**What you need to do:** Your job is to report every line of the entries that has "slope".
▶
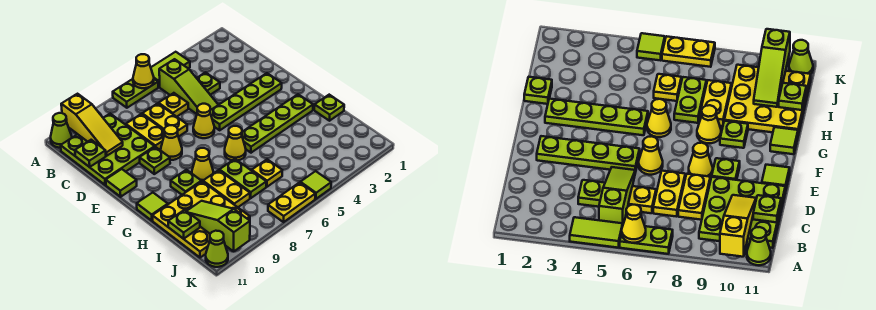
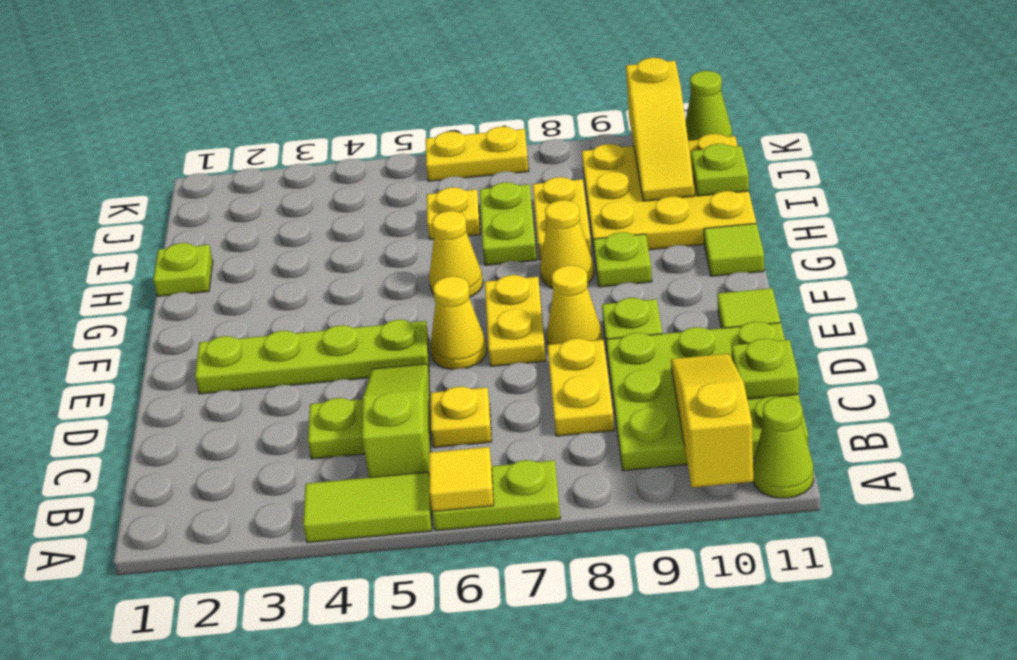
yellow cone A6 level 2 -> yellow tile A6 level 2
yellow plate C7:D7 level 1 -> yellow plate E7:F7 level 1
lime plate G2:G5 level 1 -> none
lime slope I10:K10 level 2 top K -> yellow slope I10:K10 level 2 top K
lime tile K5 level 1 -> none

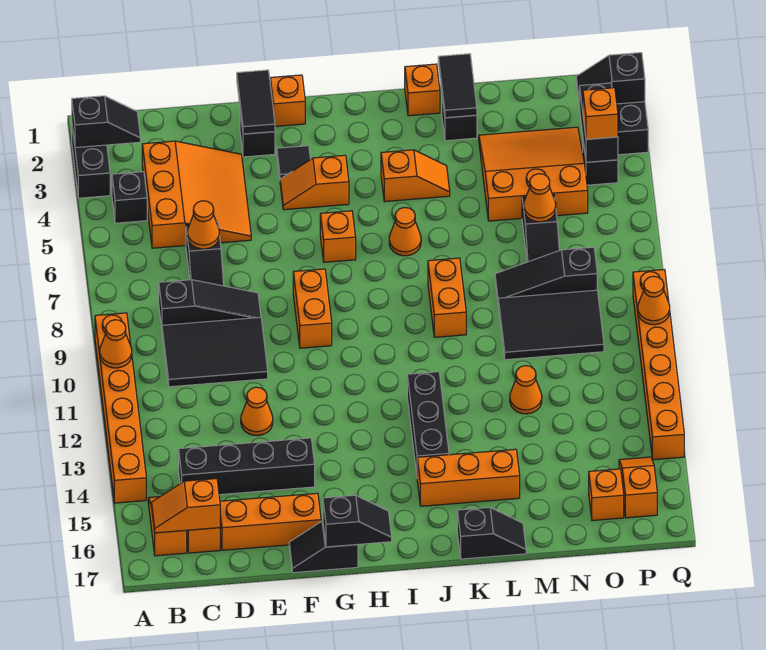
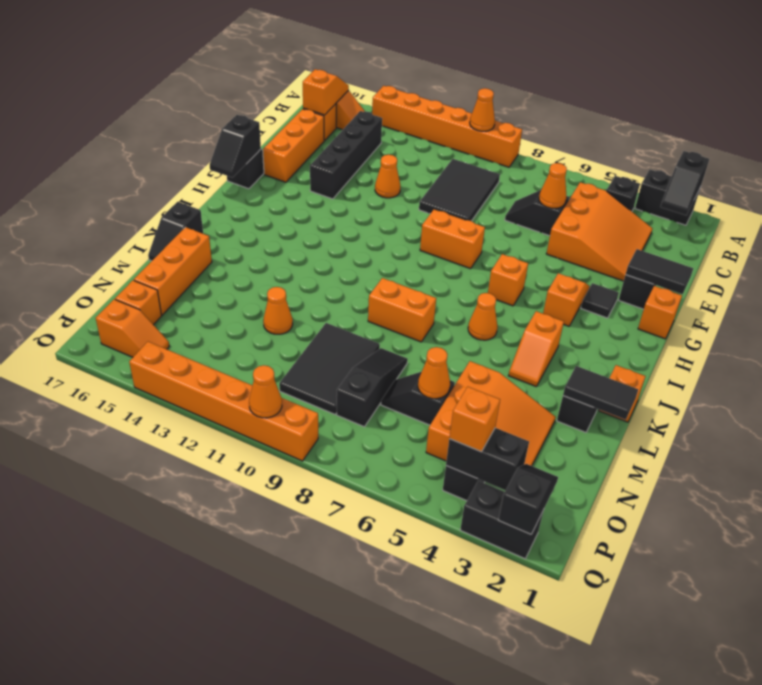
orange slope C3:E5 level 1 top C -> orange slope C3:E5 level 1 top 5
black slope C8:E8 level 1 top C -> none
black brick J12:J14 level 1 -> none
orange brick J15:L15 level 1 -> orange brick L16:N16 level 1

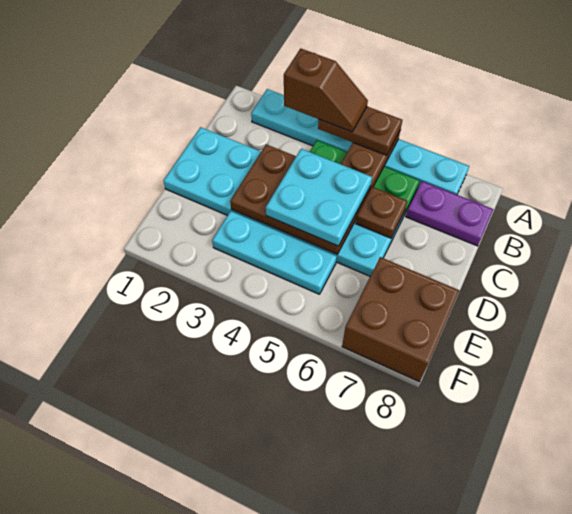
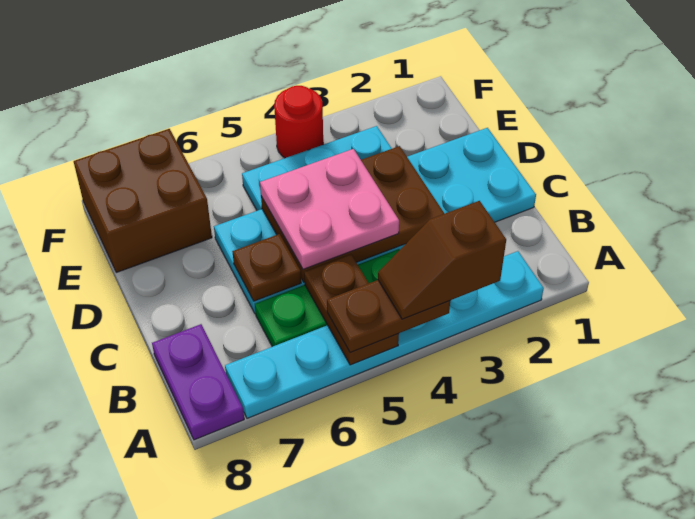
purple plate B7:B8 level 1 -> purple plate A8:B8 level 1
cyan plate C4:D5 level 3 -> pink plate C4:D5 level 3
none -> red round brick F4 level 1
◀
**Solution for this task:**
lime slope I10:K10 level 2 top K -> yellow slope I10:K10 level 2 top K
orange slope C3:E5 level 1 top C -> orange slope C3:E5 level 1 top 5
black slope C8:E8 level 1 top C -> none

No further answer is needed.